◆ Exercise instructions
Exact reproduction of all the entries is required, without any of their pictures.

◆ Exercise materials
____

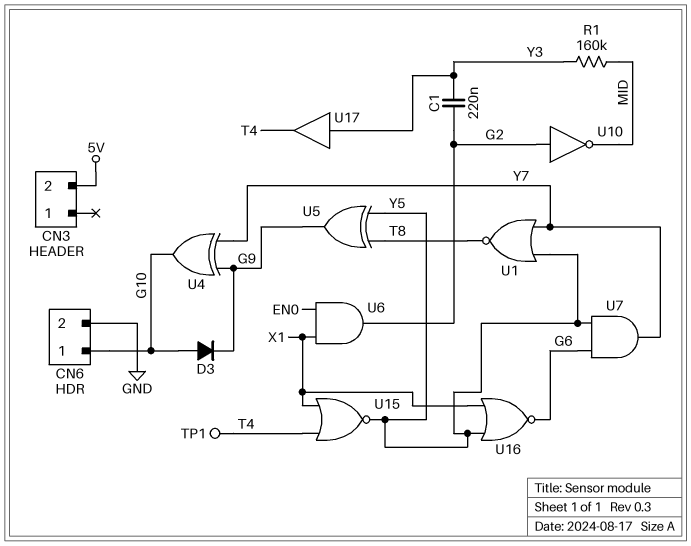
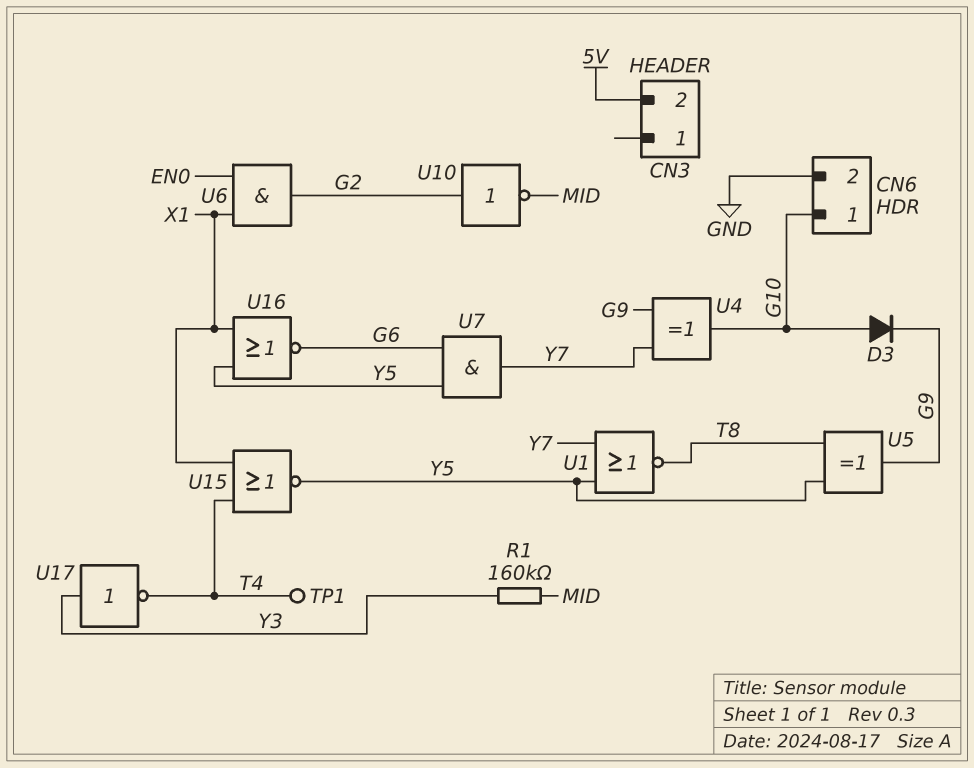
C1: 220nF (G2, Y3) -> none
U17: buffer (in Y3, out T4) -> NOT (in Y3, out T4)

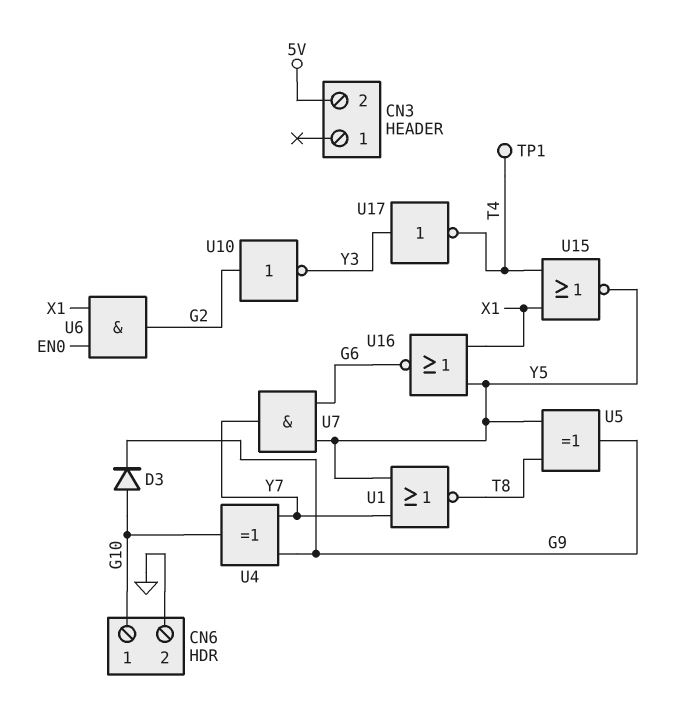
R1: 160k (MID, Y3) -> none
U10: NOT (in G2, out MID) -> NOT (in G2, out Y3)

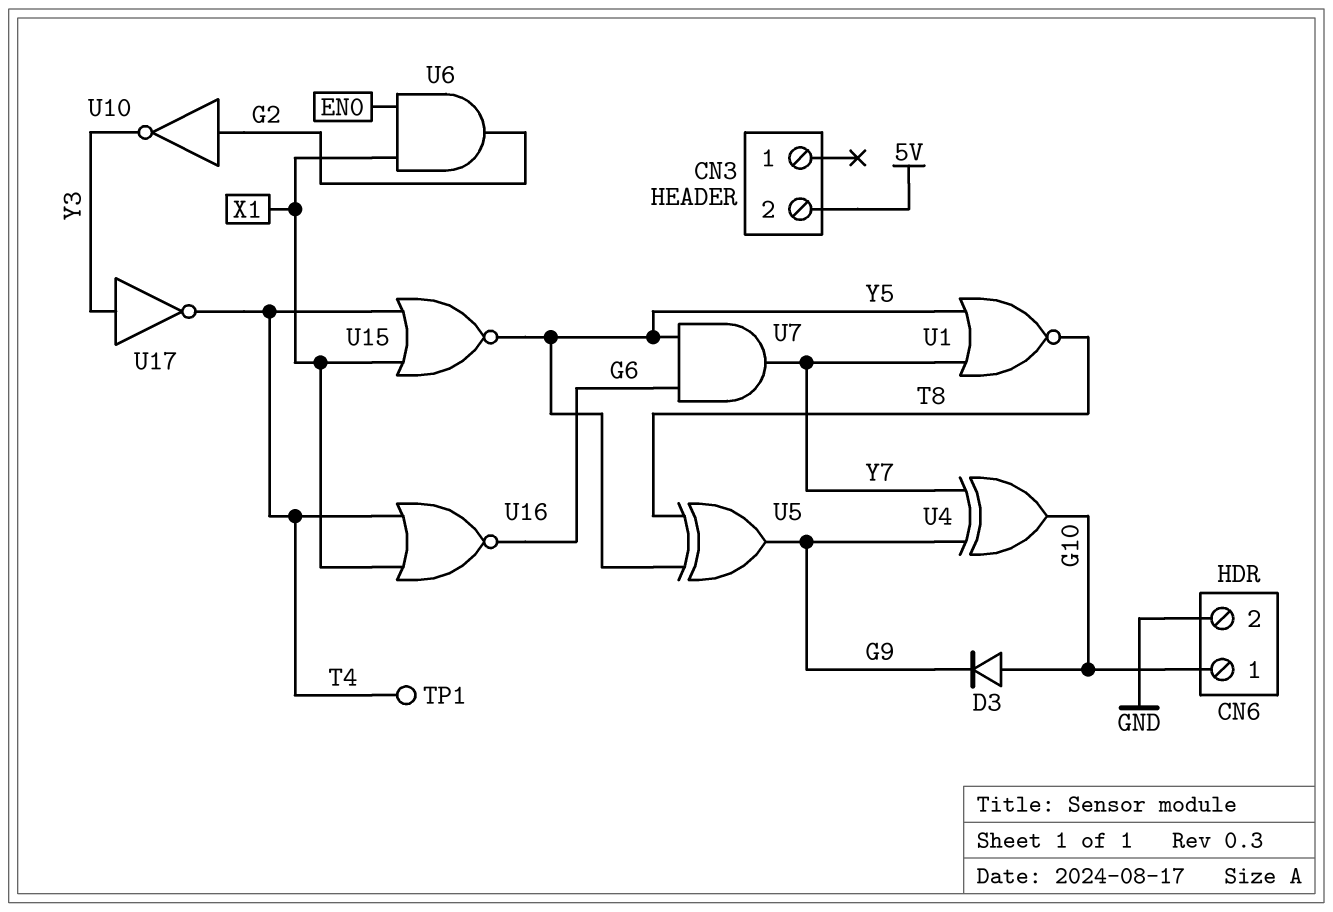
U16: NOR (in X1, in Y5, out G6) -> NOR (in T4, in X1, out G6)

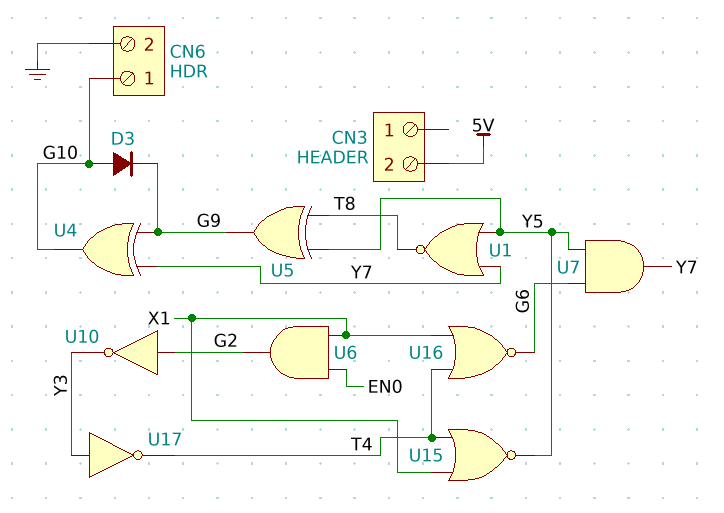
TP1: test point (T4) -> none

____

◆ Response area
C1: 220nF (G2, Y3) -> none
U17: buffer (in Y3, out T4) -> NOT (in Y3, out T4)

R1: 160k (MID, Y3) -> none
U10: NOT (in G2, out MID) -> NOT (in G2, out Y3)

U16: NOR (in X1, in Y5, out G6) -> NOR (in T4, in X1, out G6)

TP1: test point (T4) -> none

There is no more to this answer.